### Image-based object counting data
━━━━━━━━
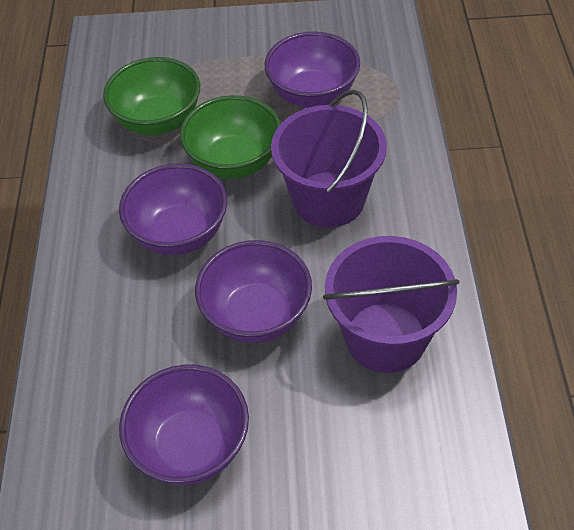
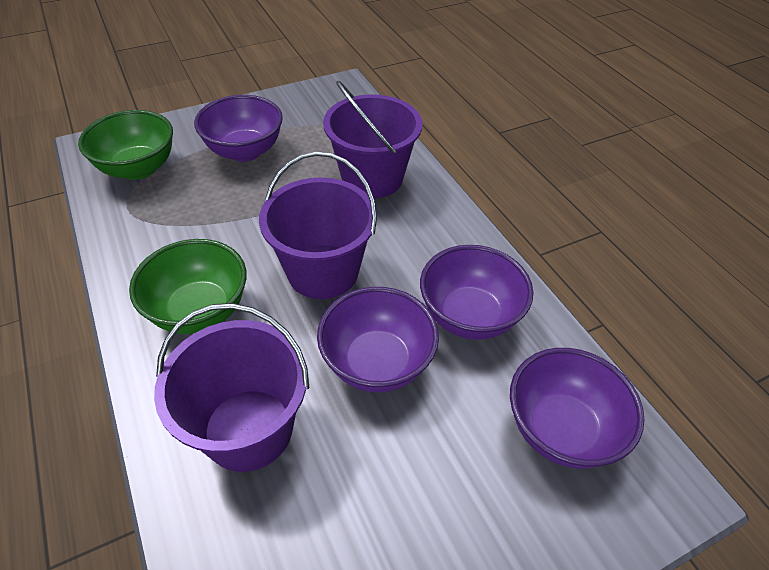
purple bucket: 2 -> 3

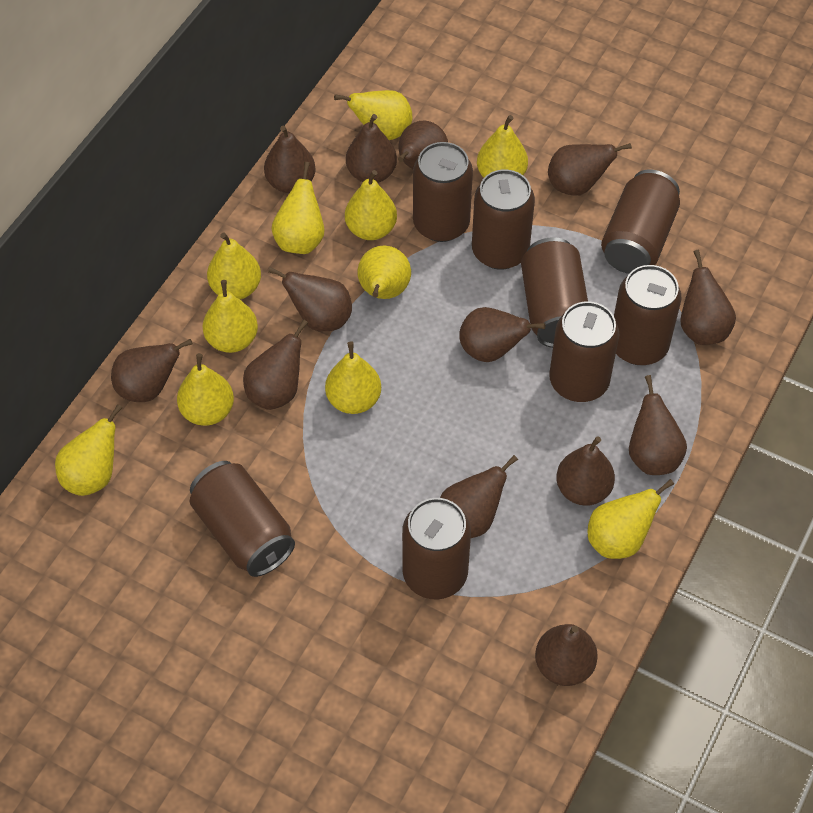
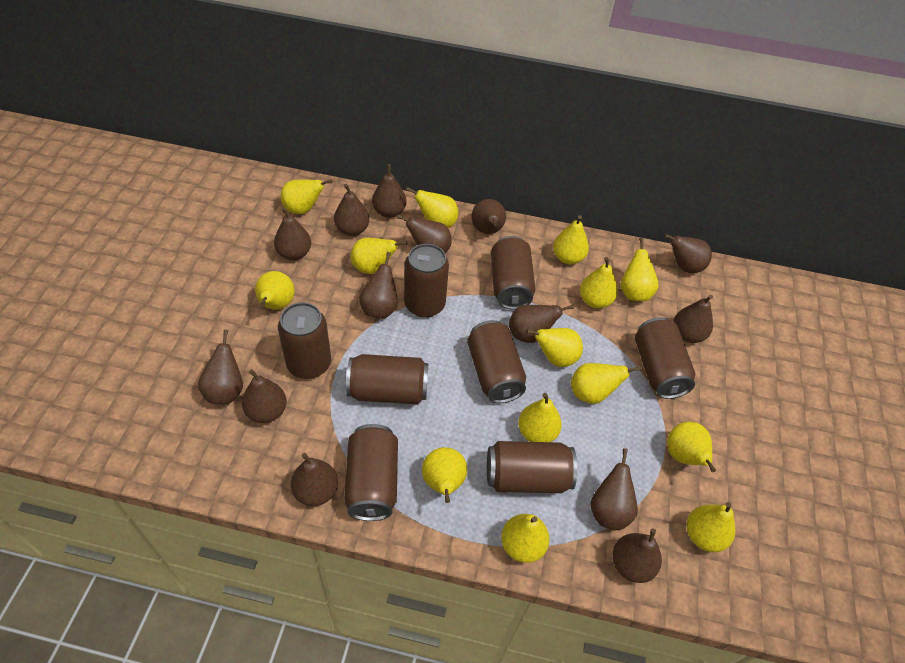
brown pear: 13 -> 14
yellow pear: 11 -> 14

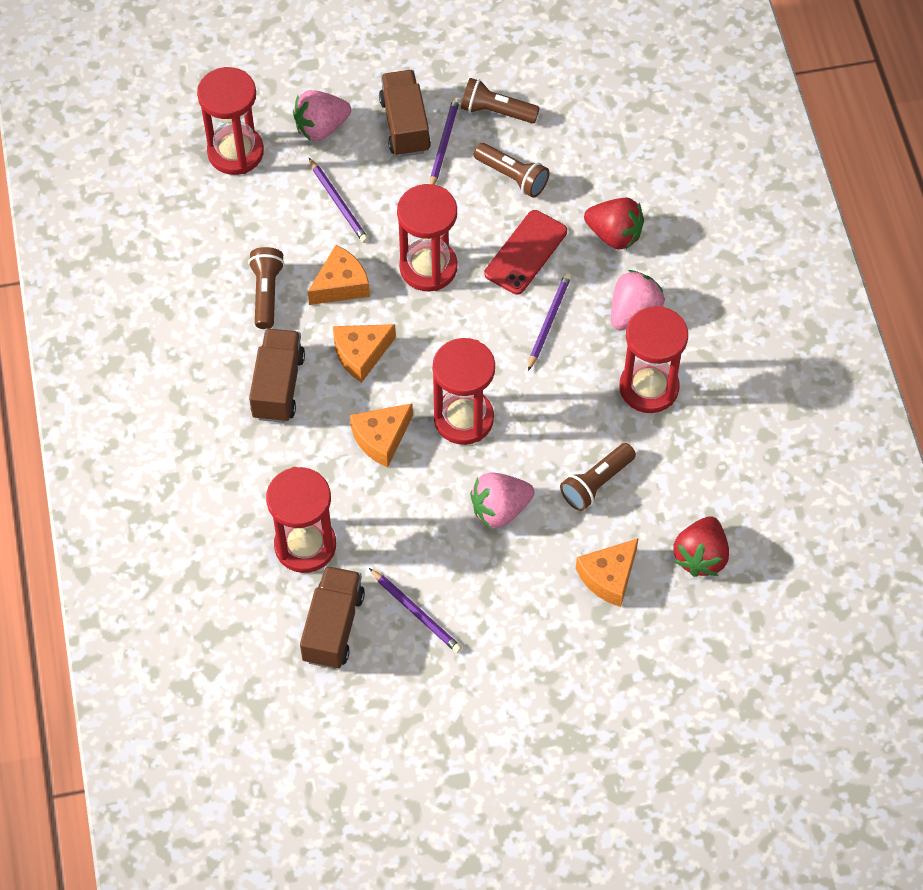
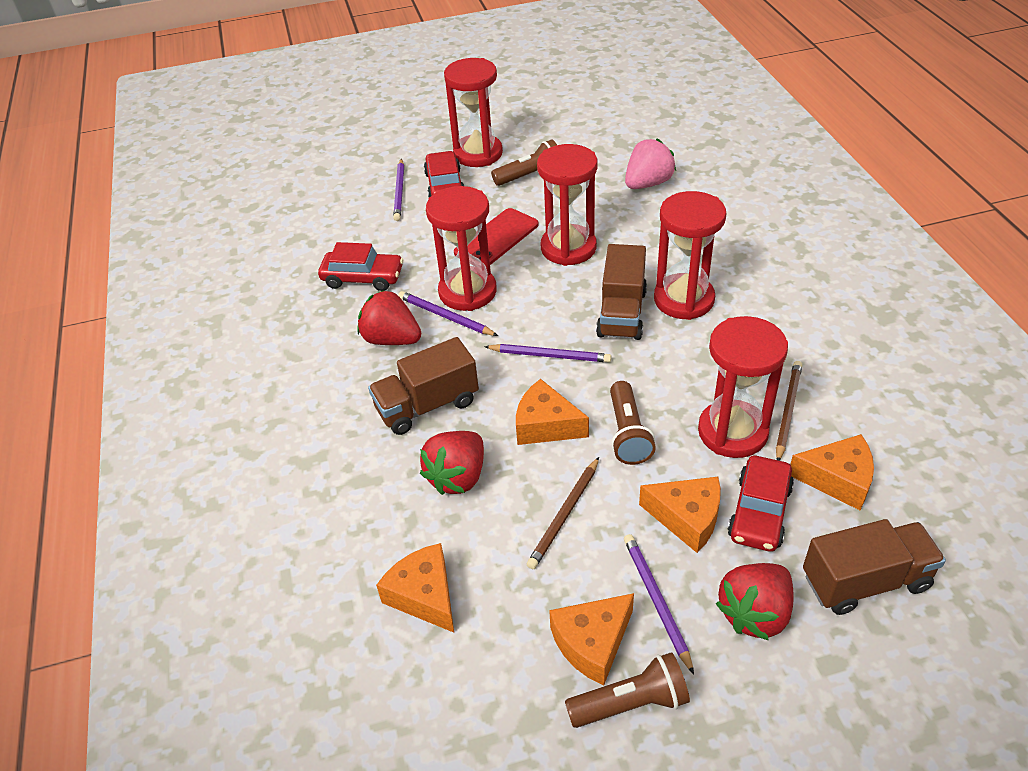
brown flashlight: 4 -> 3
brown pencil: 0 -> 2
orange cheese: 4 -> 5
pink strawberry: 3 -> 1
red car: 0 -> 3
red strawberry: 2 -> 3

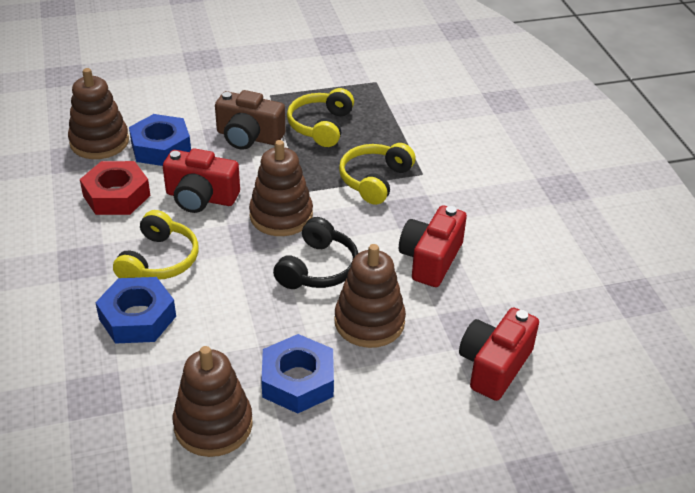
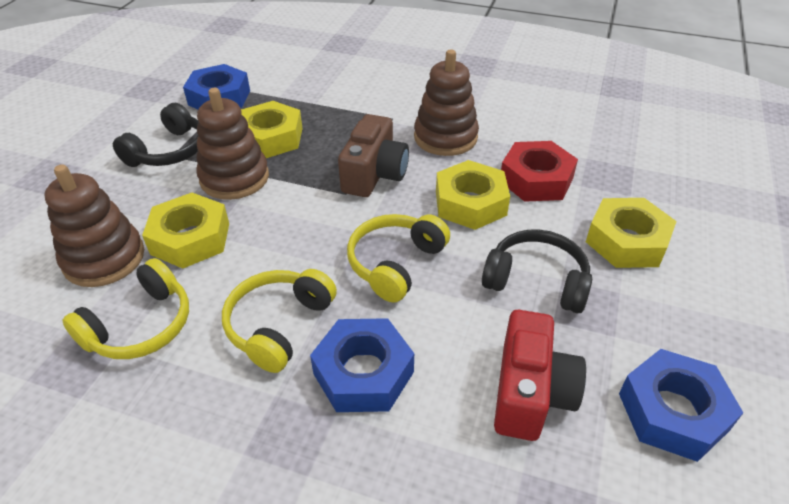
black headphones: 1 -> 2
brown stacking toy: 4 -> 3
red camera: 3 -> 1
yellow nut: 0 -> 4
━━━━━━━━
### What to produce
Since the pictures don't belong in the copy, copy only the rest of the entries above exactly.

### Written reply
purple bucket: 2 -> 3

brown pear: 13 -> 14
yellow pear: 11 -> 14

brown flashlight: 4 -> 3
brown pencil: 0 -> 2
orange cheese: 4 -> 5
pink strawberry: 3 -> 1
red car: 0 -> 3
red strawberry: 2 -> 3

black headphones: 1 -> 2
brown stacking toy: 4 -> 3
red camera: 3 -> 1
yellow nut: 0 -> 4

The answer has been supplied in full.